* [Scene image comparisons]
===============

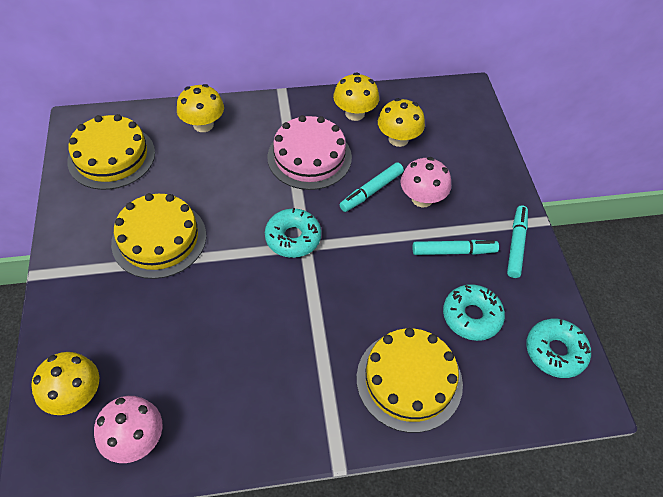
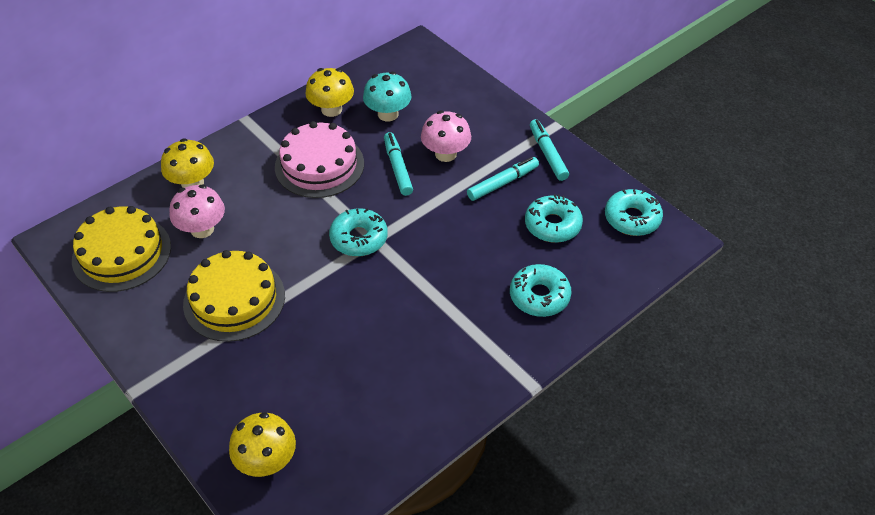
camera: 30 degrees left, 5 degrees down
(136, 439) = (351, 462): pink mushroom -> pink mushroom (202, 229)
(371, 191) = (397, 168): turquoise marker -> turquoise marker turned 150 degrees clockwise
(398, 139) = (388, 114): yellow mushroom -> turquoise mushroom
(409, 380) = (539, 296): yellow cake -> turquoise donut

===============

* [Exercise instructions] Should a picture appear among the entries, skip it and copy the rest exactly.

* [Completed exercise]
camera: 30 degrees left, 5 degrees down
(136, 439) = (351, 462): pink mushroom -> pink mushroom (202, 229)
(371, 191) = (397, 168): turquoise marker -> turquoise marker turned 150 degrees clockwise
(398, 139) = (388, 114): yellow mushroom -> turquoise mushroom
(409, 380) = (539, 296): yellow cake -> turquoise donut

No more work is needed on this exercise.